=== Begin Enclosure ===
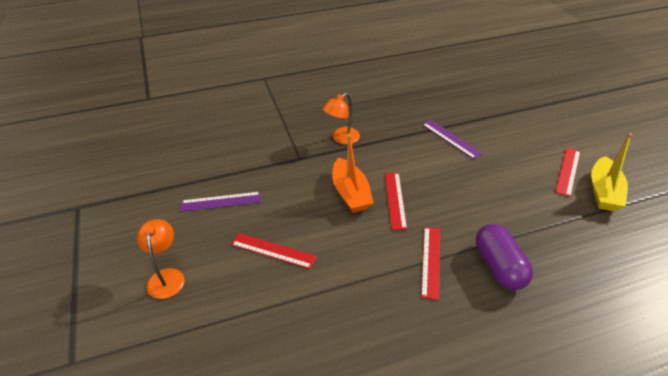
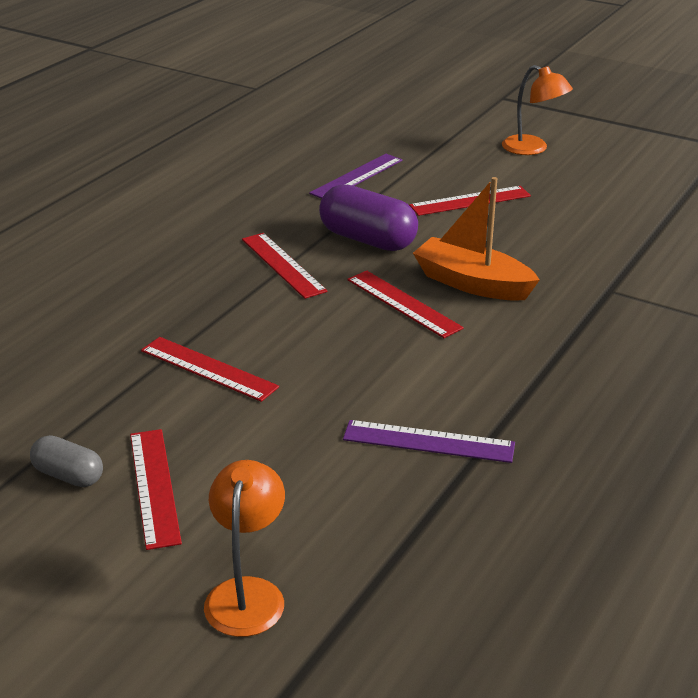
camera: 140 degrees right, 10 degrees down
(221, 201) = (604, 208): purple ruler -> purple ruler (357, 176)
(341, 138) = (603, 345): orange lamp -> orange lamp (247, 593)
(499, 266) = (192, 295): purple capsule -> purple capsule (367, 240)
(517, 212) = (208, 369): none -> red ruler
(603, 192) = (68, 475): yellow boat -> grey capsule

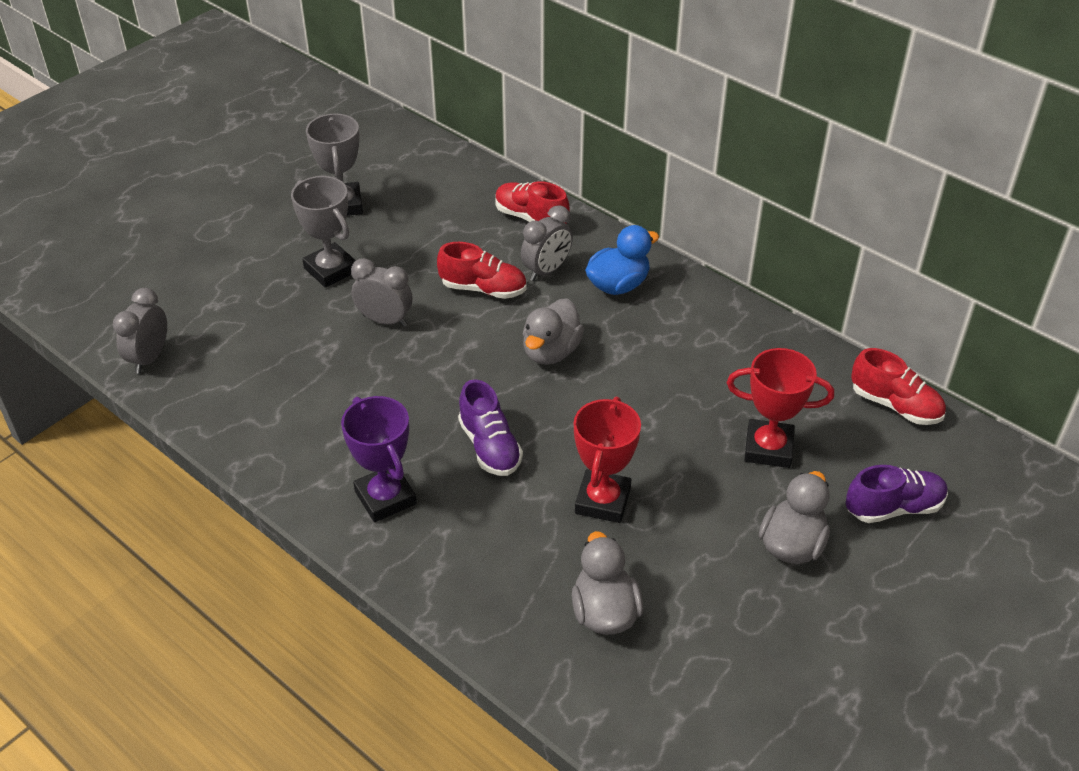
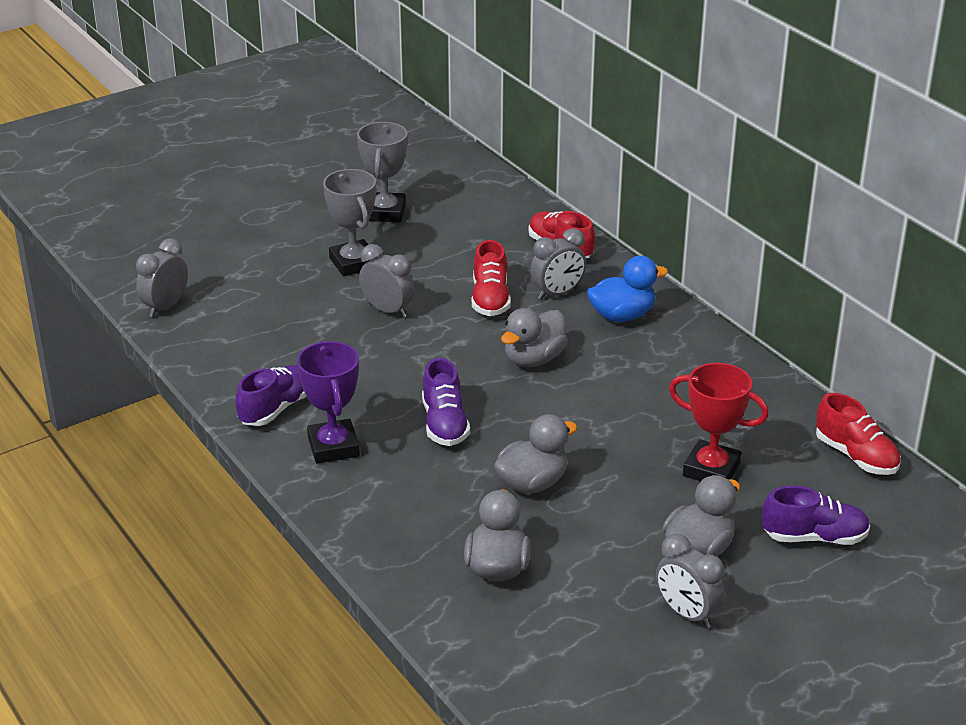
camera: 15 degrees right, 10 degrees down
(309, 462) = (276, 409): none -> purple shoe
(483, 289) = (490, 299): red shoe -> red shoe turned 60 degrees clockwise
(602, 501) = (532, 483): red trophy -> grey duck
(810, 626) = (687, 614): none -> grey clock

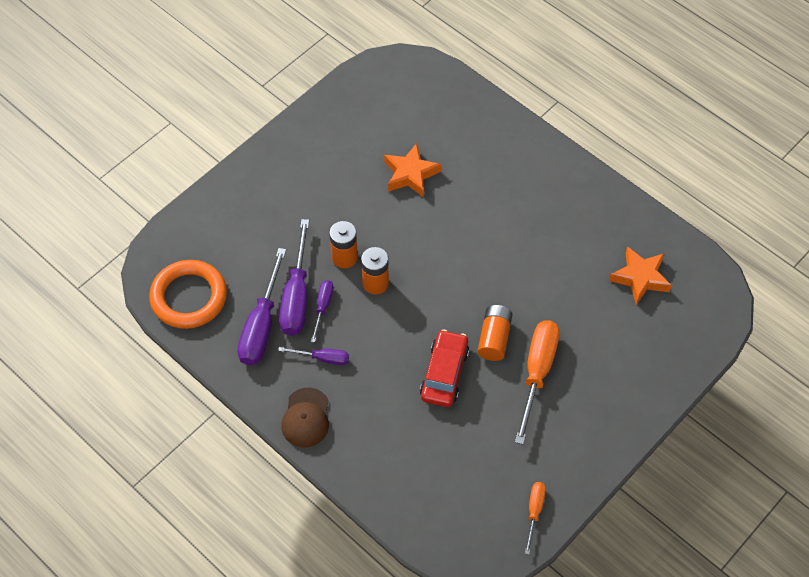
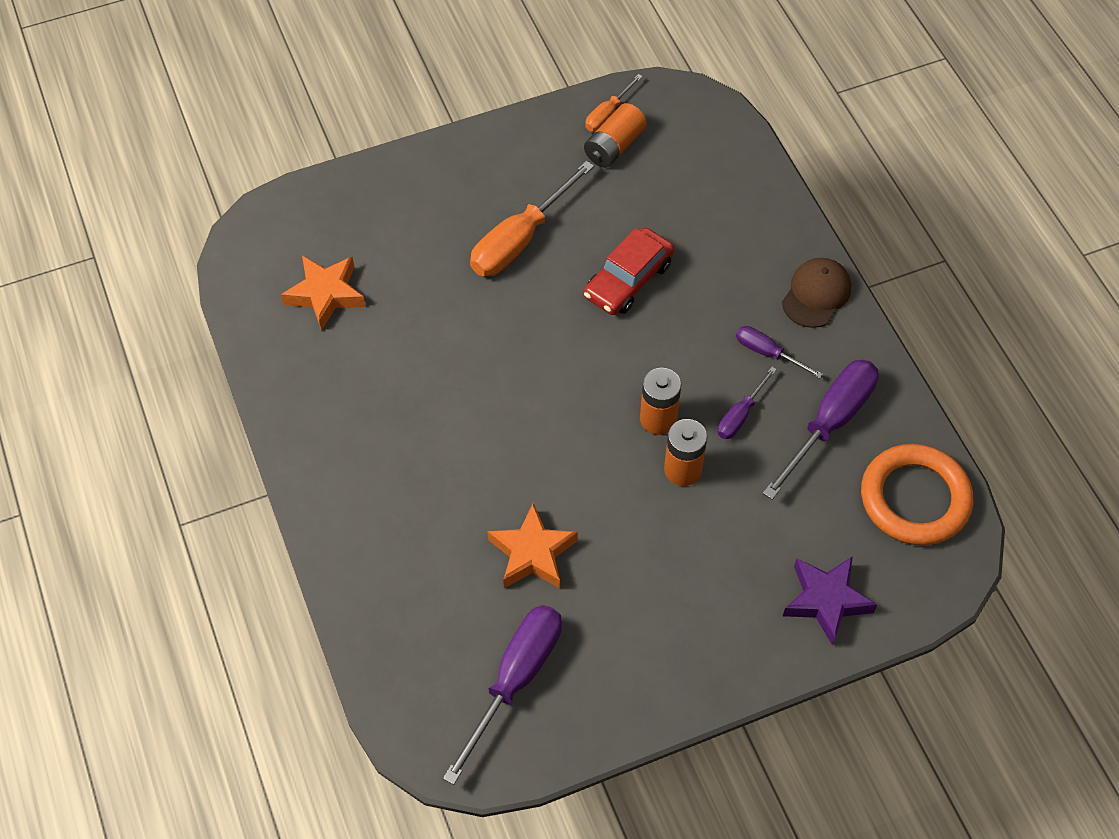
camera: 155 degrees left, 0 degrees up
(224, 215) = (826, 600): none -> purple star
(297, 296) = (768, 443): purple screwdriver -> purple screwdriver (515, 680)
(494, 338) = (546, 295): orange battery -> orange battery (614, 146)

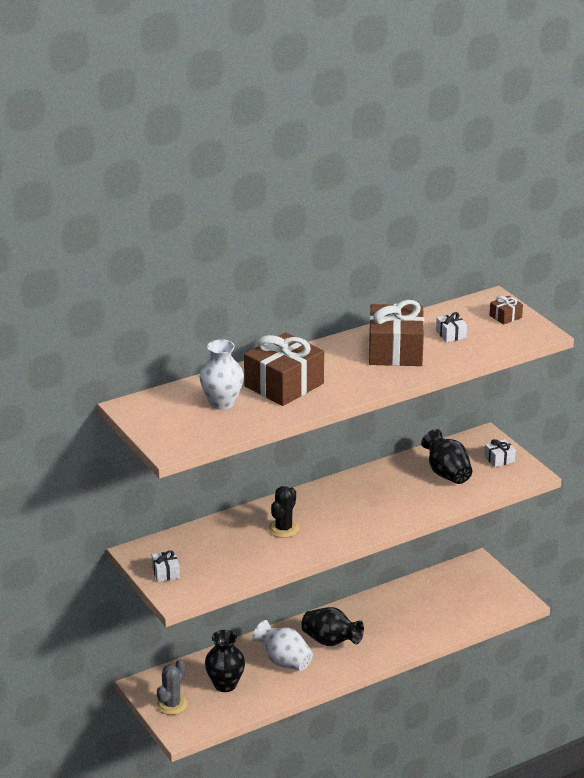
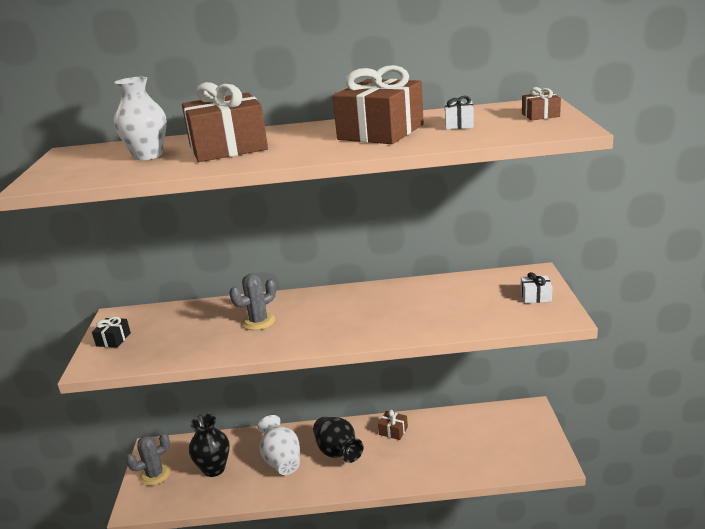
camera: 30 degrees right, 5 degrees down
(165, 573) = (113, 339): white gift -> black gift
(283, 529) = (258, 321): black cactus -> grey cactus
(366, 611) = (393, 431): none -> brown gift
(447, 473) = (467, 300): black vase -> none

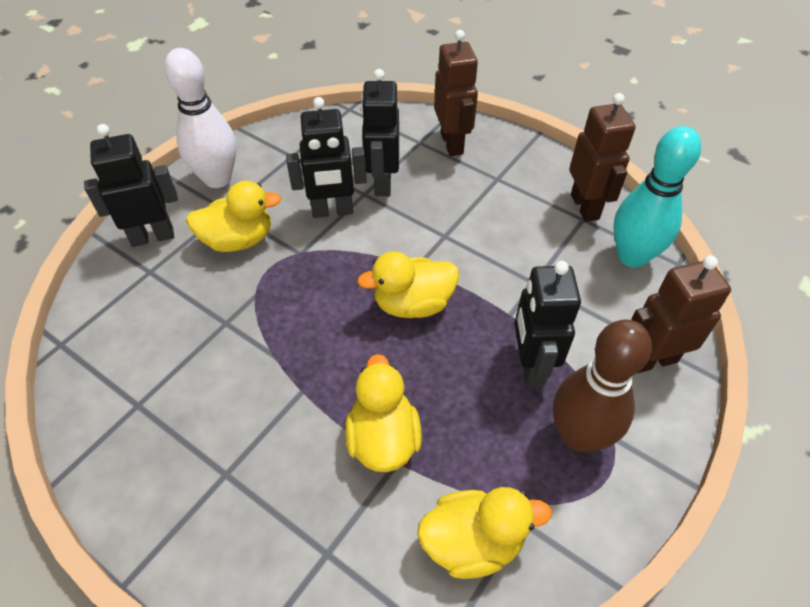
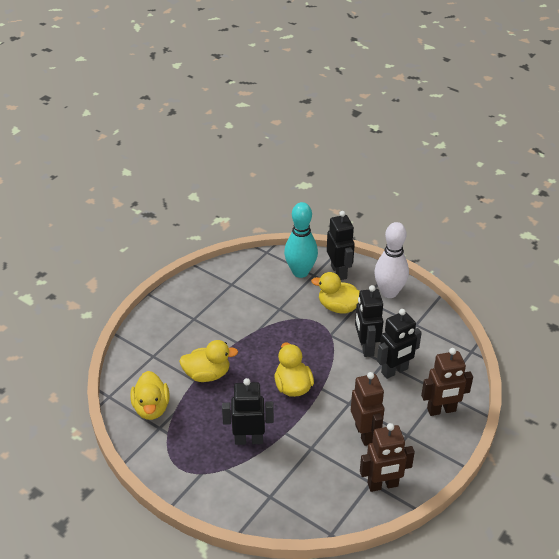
camera: 90 degrees right, 10 degrees down
(238, 240) = (338, 307): yellow duck -> yellow duck turned 120 degrees clockwise
(382, 183) = (394, 371): black robot -> black robot turned 150 degrees clockwise
(578, 436) = (203, 457): brown bowling pin -> none
(632, 256) = (336, 506): turquoise bowling pin -> turquoise bowling pin (300, 272)
(652, 360) = (251, 501): brown robot -> brown robot (365, 434)

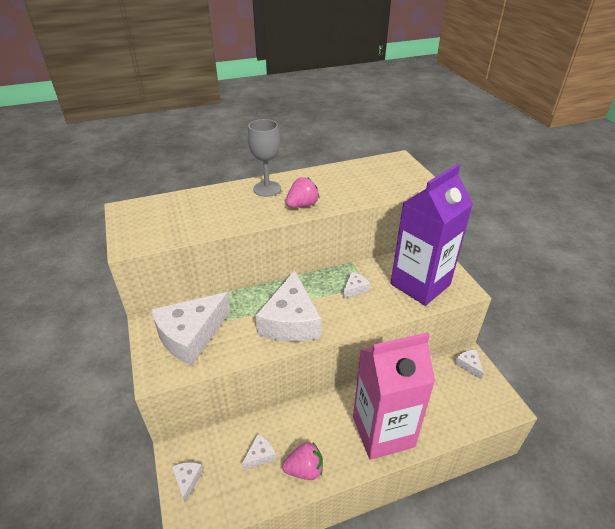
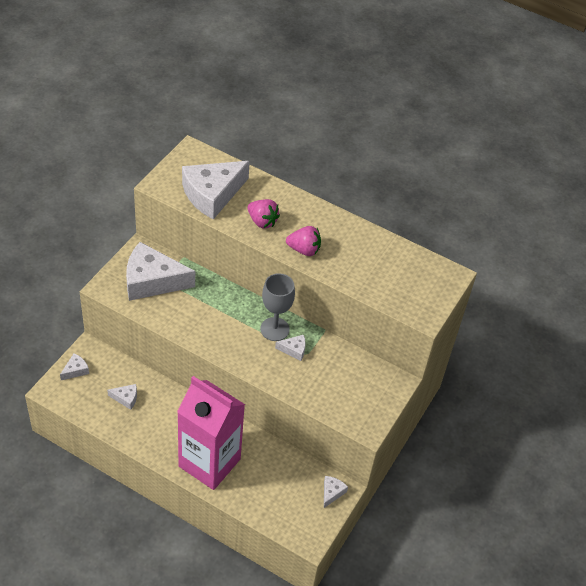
camera: 45 degrees right, 10 degrees up
(267, 189) = (303, 214): grey goblet -> grey goblet (274, 329)
(290, 321) = (219, 329): white cheese -> white cheese (212, 194)
(304, 469) = (137, 431): pink strawberry -> pink strawberry (262, 221)
(420, 284) = (343, 392): purple carton -> none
=== End Enclosure ===
Task prompt
Extract from the material above the stretch running from the line containing "(341, 138) = (603, 345): orange" through the line containing "(224, 215) = (826, 600): none -> purple star". Keep the text exact and the pictures out.

Exercise result
(341, 138) = (603, 345): orange lamp -> orange lamp (247, 593)
(499, 266) = (192, 295): purple capsule -> purple capsule (367, 240)
(517, 212) = (208, 369): none -> red ruler
(603, 192) = (68, 475): yellow boat -> grey capsule

camera: 15 degrees right, 10 degrees down
(309, 462) = (276, 409): none -> purple shoe
(483, 289) = (490, 299): red shoe -> red shoe turned 60 degrees clockwise
(602, 501) = (532, 483): red trophy -> grey duck
(810, 626) = (687, 614): none -> grey clock

camera: 155 degrees left, 0 degrees up
(224, 215) = (826, 600): none -> purple star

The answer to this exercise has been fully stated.